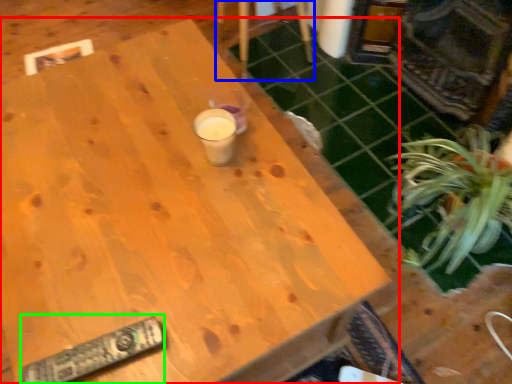
Question: Estimate the real-world distances between objects in this image. Which object is closer to table (highlighted by a red box), chair (highlighted by a blue box) or remote (highlighted by a green box)?

Choices:
 (A) chair
 (B) remote

Answer: (B)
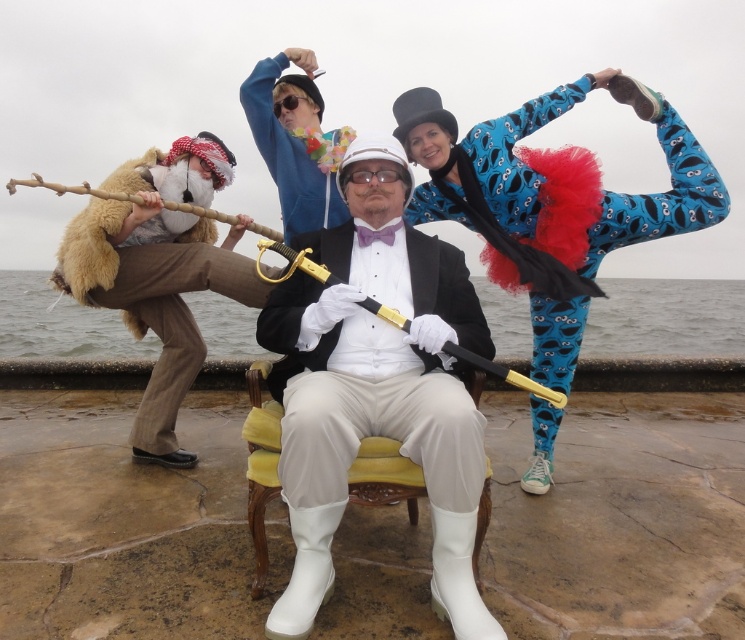
You are a photographer trying to capture both the blue hoodie at upper center and the yellow fabric chair at center in a single frame. Which object should you focus on first if you want to ensure both are in focus, considering their sizes?

The blue hoodie at upper center is thinner than the yellow fabric chair at center, so focusing on the larger yellow fabric chair at center first would help ensure both are in focus.

You are standing at the center of the image and want to find the blue hoodie at upper center. Which direction should you look to locate it?

The blue hoodie at upper center is located at point (297, 140), so you should look towards the upper center direction to find it.

You are a photographer standing at the edge of the scene. You want to take a photo that includes both the blue spandex tights at upper right and the yellow fabric chair at center. What is the minimum distance you need to move backward to ensure both objects are fully visible in your frame?

The blue spandex tights at upper right and yellow fabric chair at center are 4.32 feet apart. To capture both in the frame, you need to move backward at least 4.32 feet to ensure the entire distance between them fits within your camera view.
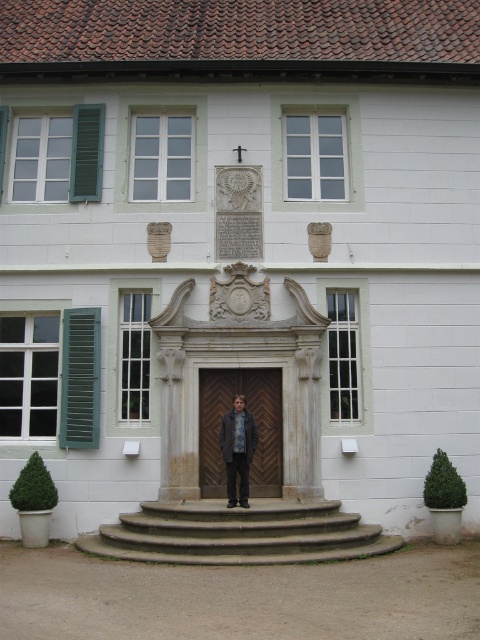
You are standing in front of a two story building with a traditional European style. You see a point marked at coordinates point (314,556). Can you determine if this point is closer to you than 12 meters?

The distance of point (314,556) from viewer is 11.95 meters, so yes, the point is closer than 12 meters.

You are standing in front of the building and want to enter through the central entrance. To your left, you see the green wooden shutter at left and the smooth concrete stairs at center. Which object is closer to the entrance?

The smooth concrete stairs at center are closer to the entrance because they are to the right of the green wooden shutter at left, which is further away.

You are standing at the base of the smooth concrete stairs at center and want to reach the green wooden shutter at left. According to the scene, which direction should you move to get closer to the shutter?

You should move upward because the smooth concrete stairs at center is located below the green wooden shutter at left, so moving upward along the stairs will bring you closer to the shutter.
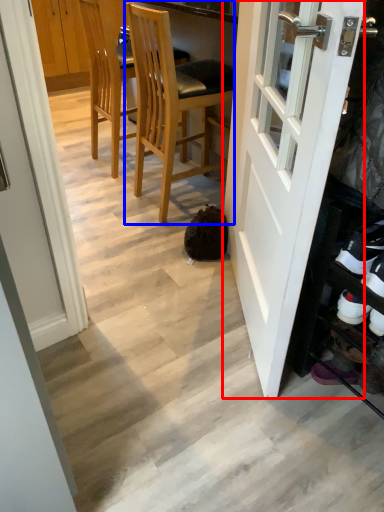
Question: Which of the following is the farthest to the observer, door (highlighted by a red box) or chair (highlighted by a blue box)?

Choices:
 (A) door
 (B) chair

Answer: (B)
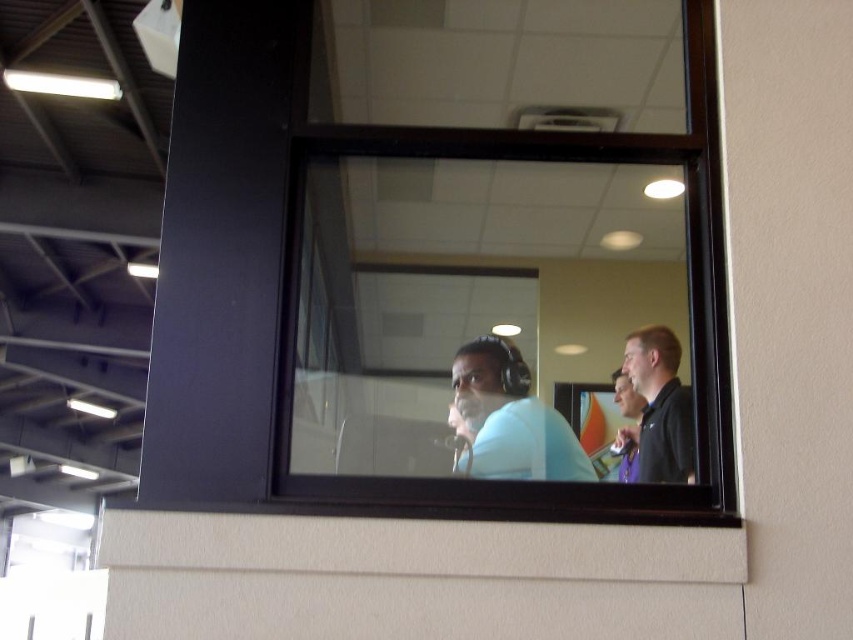
You are an interior designer assessing the lighting in a studio. You notice the transparent glass window at center and the black matte shirt at right. Which object is closer to the left side of the room?

The transparent glass window at center is positioned on the left side of black matte shirt at right, so it is closer to the left side of the room.

You are standing outside the building and looking at the window. You notice two points on the window. The first point is at coordinate point (453, 371) and the second point is at coordinate point (630, 376). From your perspective, which point appears closer to you?

Point (453, 371) is in front of point (630, 376), so it appears closer to you.

You are standing in a room adjacent to the broadcast booth shown in the image. You notice a point marked at coordinates (494, 310). Based on the scene, where is this point located?

The point is located on the transparent glass window at center.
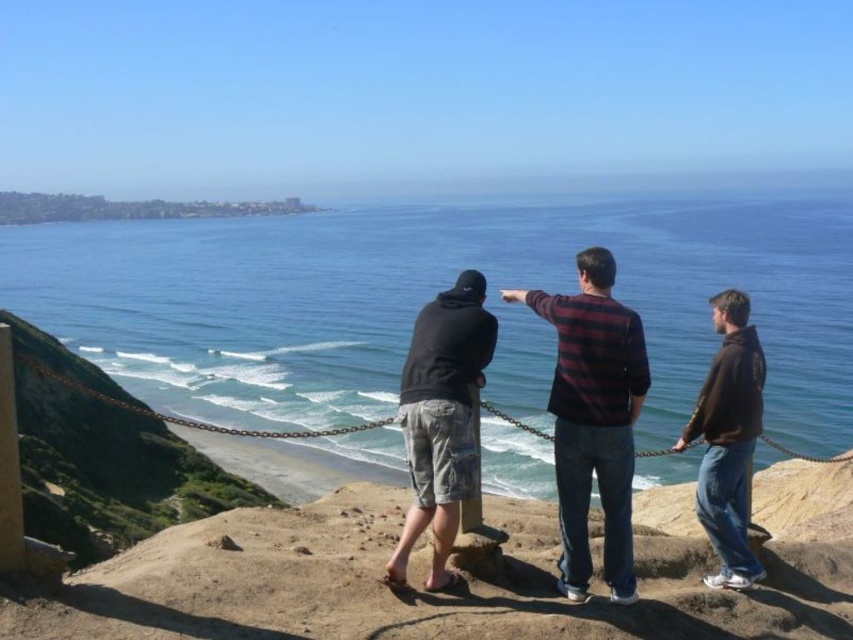
You are a photographer trying to capture the scenic coastal view. You want to position yourself such that the striped sweater at center is in the center of your photo frame. What coordinate should you aim for?

The striped sweater at center is located at coordinate point (593,419), so you should aim for that coordinate to center it in your photo frame.

You are standing at the cliff overlooking the ocean and see two points marked in the scene. The first point is at coordinates point (485,356) and the second is at point (697,442). Which of these two points is closer to your current position?

Point (485,356) is closer to the viewer than point (697,442).

You are standing at the cliff overlooking the ocean and want to reach the point marked at coordinates point (440, 461). If your maximum walking distance is 15 meters, can you safely reach that point without exceeding your limit?

The distance of point (440, 461) from the camera is 13.57 meters, so yes, you can safely reach that point since it is within your 15 meters limit.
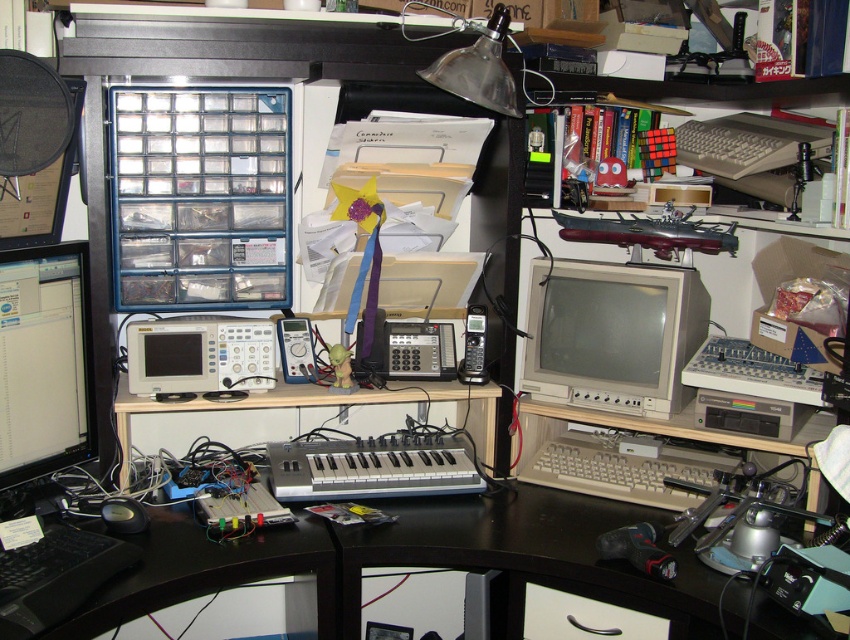
You are setting up a cable that needs to be 4 feet long to connect the beige plastic monitor at center and the matte black monitor at left. Is the cable long enough?

The distance between the beige plastic monitor at center and the matte black monitor at left is 3.84 feet, so the 4 feet cable is long enough to connect them.

You are a photographer standing at the center of the workspace. You need to take a photo that includes both the point at coordinates point (592, 278) and point (34, 284). Which point should you focus on first to ensure both are in focus?

You should focus on point (592, 278) first because it is closer to the camera than point (34, 284). By focusing on the closer point, the farther point will also be within the depth of field.

You are organizing the desk and want to move the beige plastic keyboard at lower center to the right side of the matte black monitor at left. Is this possible without moving the monitor?

The matte black monitor at left is in front of the beige plastic keyboard at lower center, so moving the beige plastic keyboard at lower center to the right side of the matte black monitor at left would require moving the monitor first to access the keyboard.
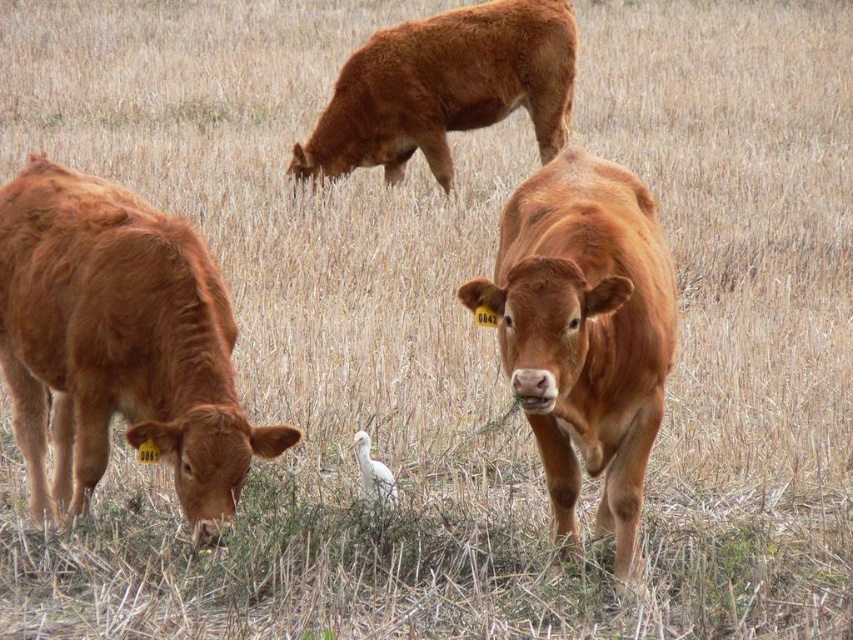
Question: Can you confirm if shiny brown cow at left is thinner than shiny brown cow at center?

Choices:
 (A) no
 (B) yes

Answer: (A)

Question: Which of the following is the closest to the observer?

Choices:
 (A) white matte bird at center
 (B) brown textured cow at upper center
 (C) shiny brown cow at center
 (D) shiny brown cow at left

Answer: (C)

Question: Which point appears farthest from the camera in this image?

Choices:
 (A) (538, 129)
 (B) (354, 442)

Answer: (A)

Question: Which object is the closest to the brown textured cow at upper center?

Choices:
 (A) white matte bird at center
 (B) shiny brown cow at center

Answer: (A)

Question: Considering the relative positions of shiny brown cow at center and brown textured cow at upper center in the image provided, where is shiny brown cow at center located with respect to brown textured cow at upper center?

Choices:
 (A) above
 (B) below

Answer: (B)

Question: Does shiny brown cow at left lie behind shiny brown cow at center?

Choices:
 (A) yes
 (B) no

Answer: (A)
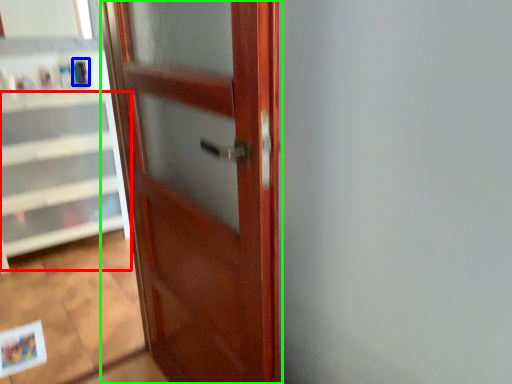
Question: Estimate the real-world distances between objects in this image. Which object is farther from cabinetry (highlighted by a red box), toiletry (highlighted by a blue box) or door (highlighted by a green box)?

Choices:
 (A) toiletry
 (B) door

Answer: (B)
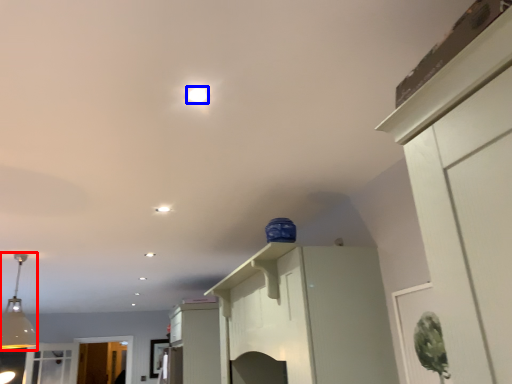
Question: Among these objects, which one is nearest to the camera, light fixture (highlighted by a red box) or lighting (highlighted by a blue box)?

Choices:
 (A) light fixture
 (B) lighting

Answer: (B)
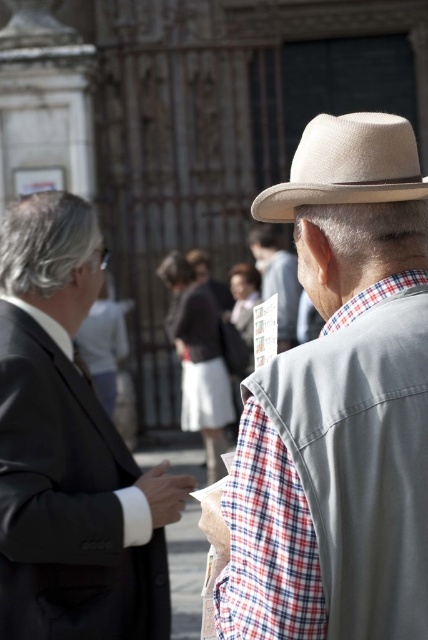
Is point (115, 582) closer to viewer compared to point (374, 147)?

That is False.

This screenshot has width=428, height=640. I want to click on matte black suit at left, so click(68, 449).

Does light beige felt fedora at center have a greater height compared to plaid fabric shirt at center?

Indeed, light beige felt fedora at center has a greater height compared to plaid fabric shirt at center.

Does light beige felt fedora at center appear on the right side of plaid fabric shirt at center?

Correct, you'll find light beige felt fedora at center to the right of plaid fabric shirt at center.

This screenshot has height=640, width=428. Describe the element at coordinates (347, 164) in the screenshot. I see `light beige felt fedora at center` at that location.

Locate an element on the screen. light beige felt fedora at center is located at coordinates (347, 164).

Is beige straw hat at upper right shorter than light beige felt fedora at center?

Incorrect, beige straw hat at upper right's height does not fall short of light beige felt fedora at center's.

Which is in front, point (353, 404) or point (296, 202)?

Point (353, 404)

Identify the location of beige straw hat at upper right. (336, 406).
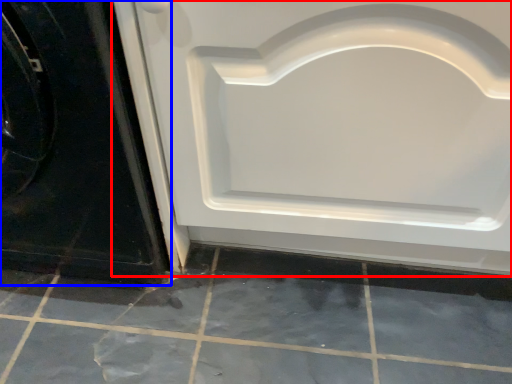
Question: Among these objects, which one is nearest to the camera, door (highlighted by a red box) or door (highlighted by a blue box)?

Choices:
 (A) door
 (B) door

Answer: (A)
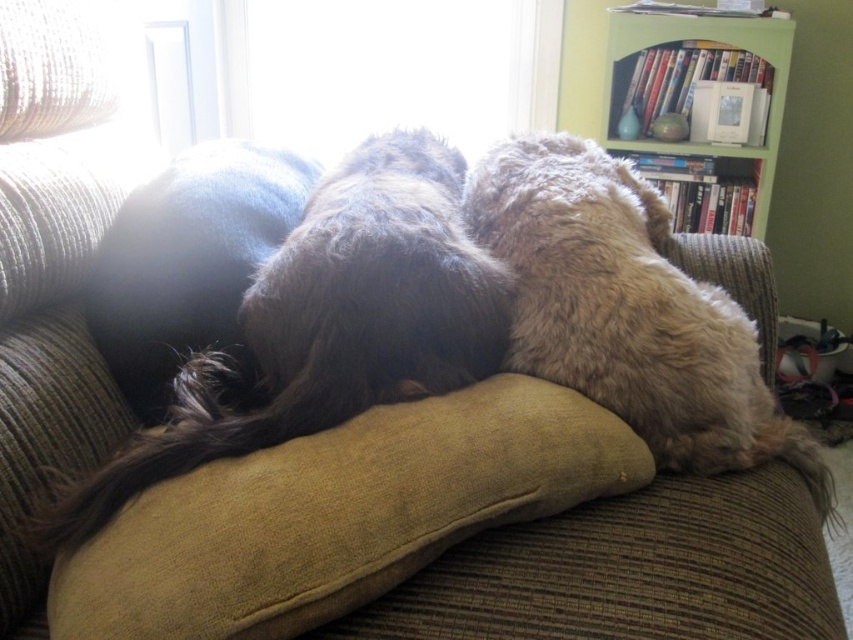
You are a guest in the house and want to take a photo of the fluffy brown dog at center through the transparent glass window at upper center. Is the dog positioned in a way that allows you to capture it clearly through the window?

The fluffy brown dog at center is in front of the transparent glass window at upper center, so it is blocking the view through the window. You won

You are looking at the couch in the image. There is a fluffy brown dog at center and a dark blue fabric at center. Which one is positioned to the right side?

The fluffy brown dog at center is to the right of the dark blue fabric at center.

TASK TO CARRY OUT = Copy out every item above word for word, leaving out the pictures.

PROBLEM SOLUTION =
Question: Estimate the real-world distances between objects in this image. Which object is closer to table (highlighted by a red box), chair (highlighted by a blue box) or remote (highlighted by a green box)?

Choices:
 (A) chair
 (B) remote

Answer: (B)
You are a photographer trying to capture both the blue hoodie at upper center and the yellow fabric chair at center in a single frame. Which object should you focus on first if you want to ensure both are in focus, considering their sizes?

The blue hoodie at upper center is thinner than the yellow fabric chair at center, so focusing on the larger yellow fabric chair at center first would help ensure both are in focus.

You are standing at the center of the image and want to find the blue hoodie at upper center. Which direction should you look to locate it?

The blue hoodie at upper center is located at point (297, 140), so you should look towards the upper center direction to find it.

You are a photographer standing at the edge of the scene. You want to take a photo that includes both the blue spandex tights at upper right and the yellow fabric chair at center. What is the minimum distance you need to move backward to ensure both objects are fully visible in your frame?

The blue spandex tights at upper right and yellow fabric chair at center are 4.32 feet apart. To capture both in the frame, you need to move backward at least 4.32 feet to ensure the entire distance between them fits within your camera view.
You are standing in front of a two story building with a traditional European style. You see a point marked at coordinates point (314,556). Can you determine if this point is closer to you than 12 meters?

The distance of point (314,556) from viewer is 11.95 meters, so yes, the point is closer than 12 meters.

You are standing in front of the building and want to enter through the central entrance. To your left, you see the green wooden shutter at left and the smooth concrete stairs at center. Which object is closer to the entrance?

The smooth concrete stairs at center are closer to the entrance because they are to the right of the green wooden shutter at left, which is further away.

You are standing at the base of the smooth concrete stairs at center and want to reach the green wooden shutter at left. According to the scene, which direction should you move to get closer to the shutter?

You should move upward because the smooth concrete stairs at center is located below the green wooden shutter at left, so moving upward along the stairs will bring you closer to the shutter.
Question: Which of the following is the farthest to the observer, door (highlighted by a red box) or chair (highlighted by a blue box)?

Choices:
 (A) door
 (B) chair

Answer: (B)
You are an interior designer assessing the lighting in a studio. You notice the transparent glass window at center and the black matte shirt at right. Which object is closer to the left side of the room?

The transparent glass window at center is positioned on the left side of black matte shirt at right, so it is closer to the left side of the room.

You are standing outside the building and looking at the window. You notice two points on the window. The first point is at coordinate point (453, 371) and the second point is at coordinate point (630, 376). From your perspective, which point appears closer to you?

Point (453, 371) is in front of point (630, 376), so it appears closer to you.

You are standing in a room adjacent to the broadcast booth shown in the image. You notice a point marked at coordinates (494, 310). Based on the scene, where is this point located?

The point is located on the transparent glass window at center.
You are a photographer trying to capture the scenic coastal view. You want to position yourself such that the striped sweater at center is in the center of your photo frame. What coordinate should you aim for?

The striped sweater at center is located at coordinate point (593,419), so you should aim for that coordinate to center it in your photo frame.

You are standing at the cliff overlooking the ocean and see two points marked in the scene. The first point is at coordinates point (485,356) and the second is at point (697,442). Which of these two points is closer to your current position?

Point (485,356) is closer to the viewer than point (697,442).

You are standing at the cliff overlooking the ocean and want to reach the point marked at coordinates point (440, 461). If your maximum walking distance is 15 meters, can you safely reach that point without exceeding your limit?

The distance of point (440, 461) from the camera is 13.57 meters, so yes, you can safely reach that point since it is within your 15 meters limit.
You are setting up a cable that needs to be 4 feet long to connect the beige plastic monitor at center and the matte black monitor at left. Is the cable long enough?

The distance between the beige plastic monitor at center and the matte black monitor at left is 3.84 feet, so the 4 feet cable is long enough to connect them.

You are a photographer standing at the center of the workspace. You need to take a photo that includes both the point at coordinates point (592, 278) and point (34, 284). Which point should you focus on first to ensure both are in focus?

You should focus on point (592, 278) first because it is closer to the camera than point (34, 284). By focusing on the closer point, the farther point will also be within the depth of field.

You are organizing the desk and want to move the beige plastic keyboard at lower center to the right side of the matte black monitor at left. Is this possible without moving the monitor?

The matte black monitor at left is in front of the beige plastic keyboard at lower center, so moving the beige plastic keyboard at lower center to the right side of the matte black monitor at left would require moving the monitor first to access the keyboard.
Question: Can you confirm if shiny brown cow at left is thinner than shiny brown cow at center?

Choices:
 (A) no
 (B) yes

Answer: (A)

Question: Which of the following is the closest to the observer?

Choices:
 (A) white matte bird at center
 (B) brown textured cow at upper center
 (C) shiny brown cow at center
 (D) shiny brown cow at left

Answer: (C)

Question: Which point appears farthest from the camera in this image?

Choices:
 (A) (538, 129)
 (B) (354, 442)

Answer: (A)

Question: Which object is the closest to the brown textured cow at upper center?

Choices:
 (A) white matte bird at center
 (B) shiny brown cow at center

Answer: (A)

Question: Considering the relative positions of shiny brown cow at center and brown textured cow at upper center in the image provided, where is shiny brown cow at center located with respect to brown textured cow at upper center?

Choices:
 (A) above
 (B) below

Answer: (B)

Question: Does shiny brown cow at left lie behind shiny brown cow at center?

Choices:
 (A) yes
 (B) no

Answer: (A)
Question: Estimate the real-world distances between objects in this image. Which object is farther from cabinetry (highlighted by a red box), toiletry (highlighted by a blue box) or door (highlighted by a green box)?

Choices:
 (A) toiletry
 (B) door

Answer: (B)
Question: Among these objects, which one is nearest to the camera, light fixture (highlighted by a red box) or lighting (highlighted by a blue box)?

Choices:
 (A) light fixture
 (B) lighting

Answer: (B)
Is point (115, 582) closer to viewer compared to point (374, 147)?

That is False.

This screenshot has width=428, height=640. I want to click on matte black suit at left, so click(68, 449).

Does light beige felt fedora at center have a greater height compared to plaid fabric shirt at center?

Indeed, light beige felt fedora at center has a greater height compared to plaid fabric shirt at center.

Does light beige felt fedora at center appear on the right side of plaid fabric shirt at center?

Correct, you'll find light beige felt fedora at center to the right of plaid fabric shirt at center.

This screenshot has height=640, width=428. Describe the element at coordinates (347, 164) in the screenshot. I see `light beige felt fedora at center` at that location.

Locate an element on the screen. light beige felt fedora at center is located at coordinates (347, 164).

Is beige straw hat at upper right shorter than light beige felt fedora at center?

Incorrect, beige straw hat at upper right's height does not fall short of light beige felt fedora at center's.

Which is in front, point (353, 404) or point (296, 202)?

Point (353, 404)

Identify the location of beige straw hat at upper right. (336, 406).
Question: Among these objects, which one is nearest to the camera, door (highlighted by a red box) or door (highlighted by a blue box)?

Choices:
 (A) door
 (B) door

Answer: (A)
You are a guest in the house and want to take a photo of the fluffy brown dog at center through the transparent glass window at upper center. Is the dog positioned in a way that allows you to capture it clearly through the window?

The fluffy brown dog at center is in front of the transparent glass window at upper center, so it is blocking the view through the window. You won

You are looking at the couch in the image. There is a fluffy brown dog at center and a dark blue fabric at center. Which one is positioned to the right side?

The fluffy brown dog at center is to the right of the dark blue fabric at center.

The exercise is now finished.